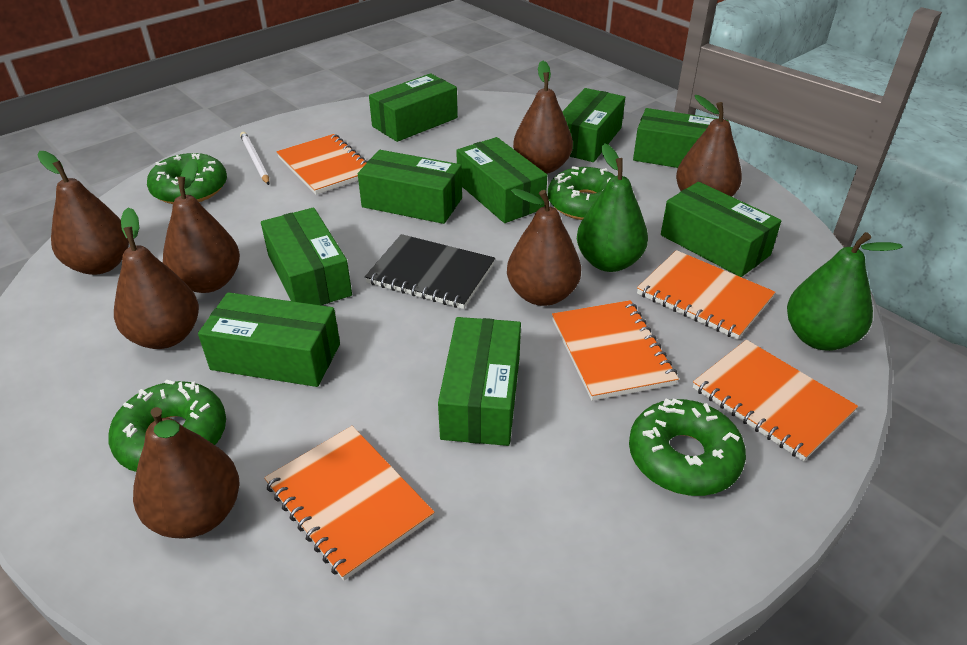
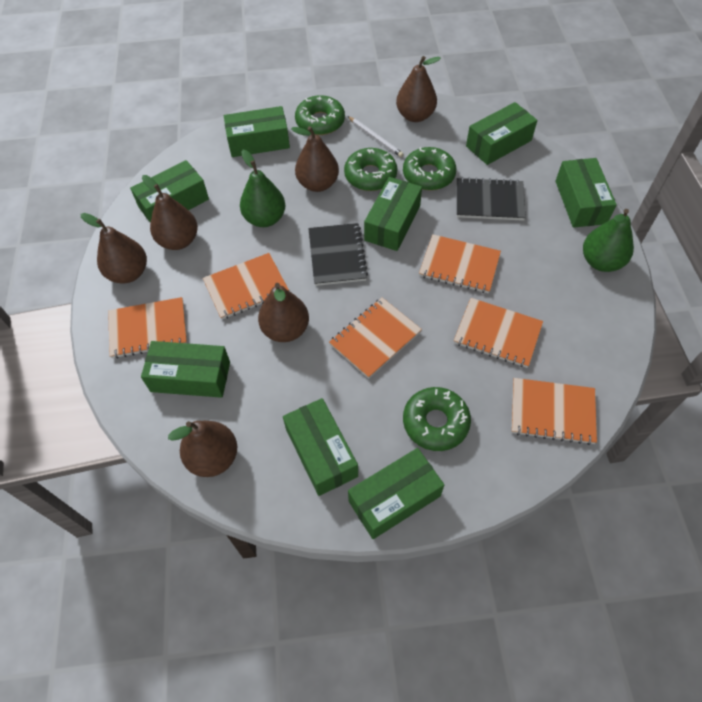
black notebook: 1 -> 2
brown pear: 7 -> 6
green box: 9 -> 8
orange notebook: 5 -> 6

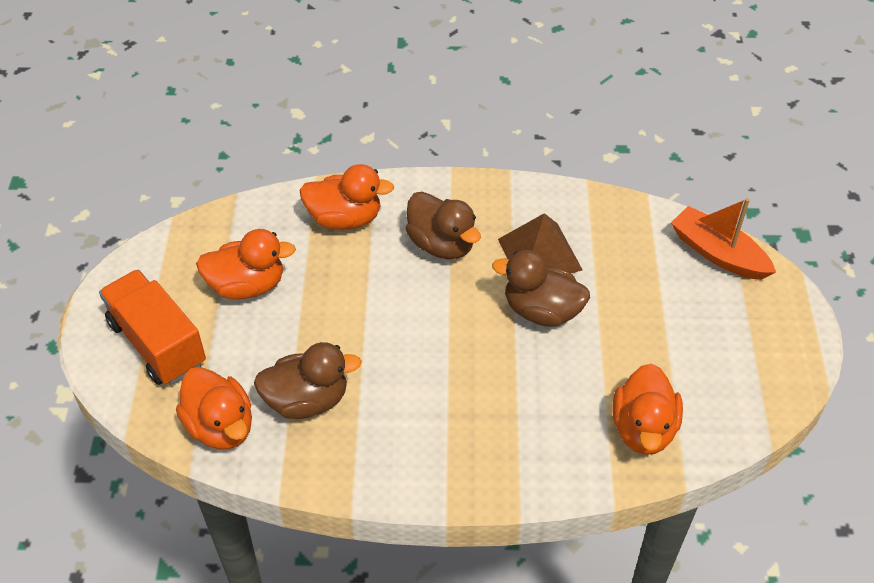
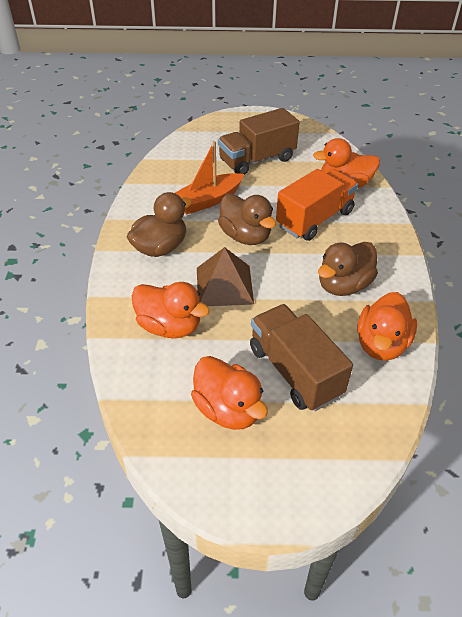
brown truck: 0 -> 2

····················

Activity » Give back the whole of the material exactly, with the pictures removed.

Problem solution »
black notebook: 1 -> 2
brown pear: 7 -> 6
green box: 9 -> 8
orange notebook: 5 -> 6

brown truck: 0 -> 2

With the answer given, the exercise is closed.